> **Prompt**
Every record that follows should be written out word for word; the pictures stay out.

[Scene difference descriptions]

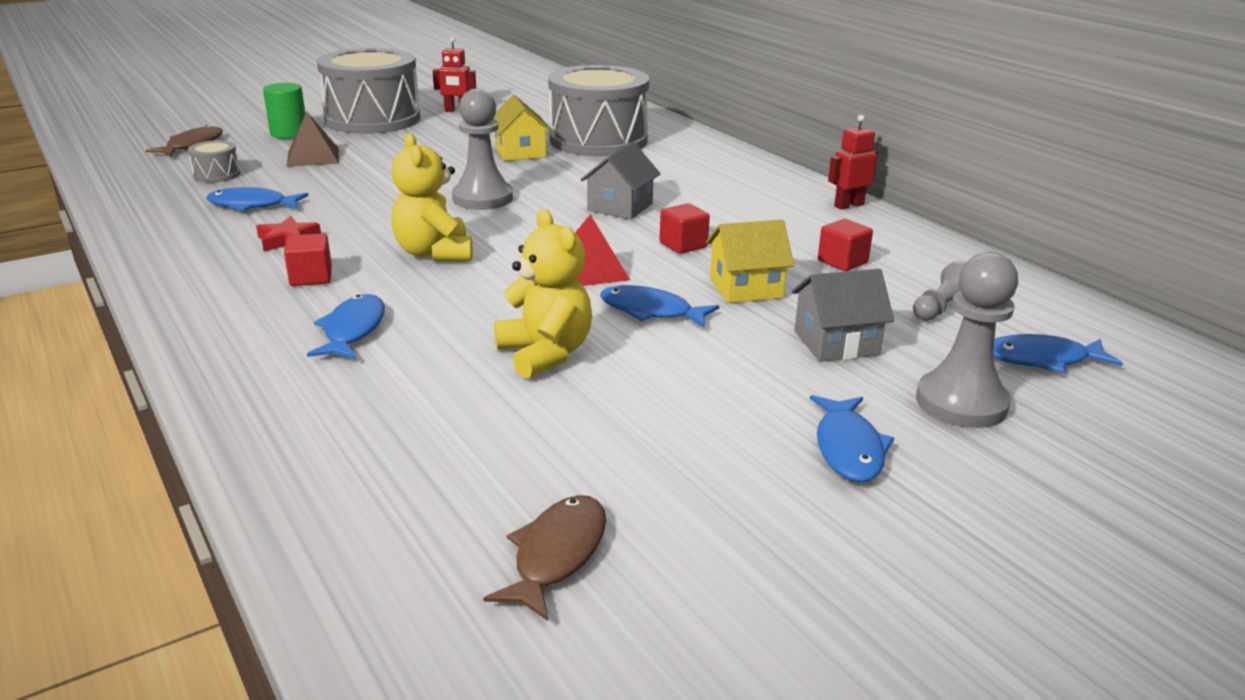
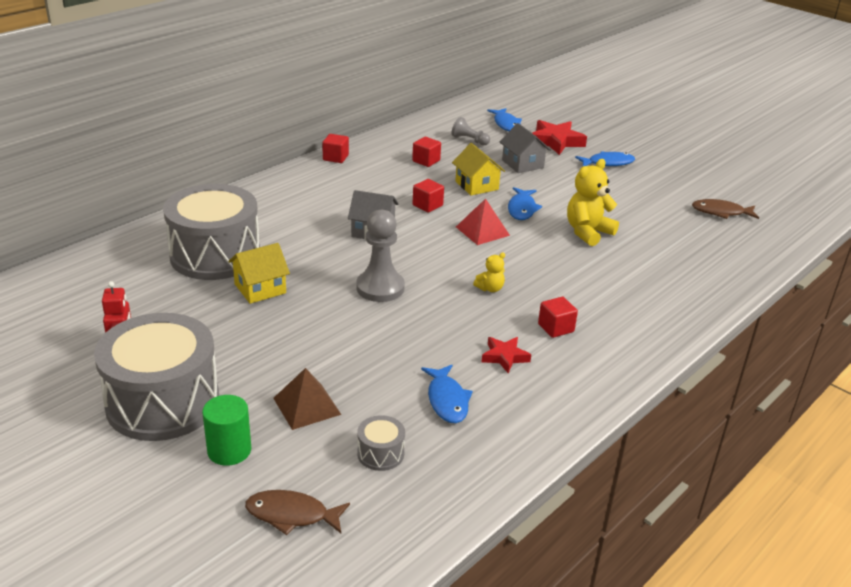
camera: 105 degrees left, 5 degrees up
(353, 330) = (608, 294): blue fish -> none
(434, 253) = (490, 288): yellow teddy bear -> yellow teddy bear, size x0.52
(848, 205) = (335, 158): red robot -> red cube
(961, 403) = (556, 141): grey pawn -> red star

> **Solution to the exercise**
camera: 105 degrees left, 5 degrees up
(353, 330) = (608, 294): blue fish -> none
(434, 253) = (490, 288): yellow teddy bear -> yellow teddy bear, size x0.52
(848, 205) = (335, 158): red robot -> red cube
(961, 403) = (556, 141): grey pawn -> red star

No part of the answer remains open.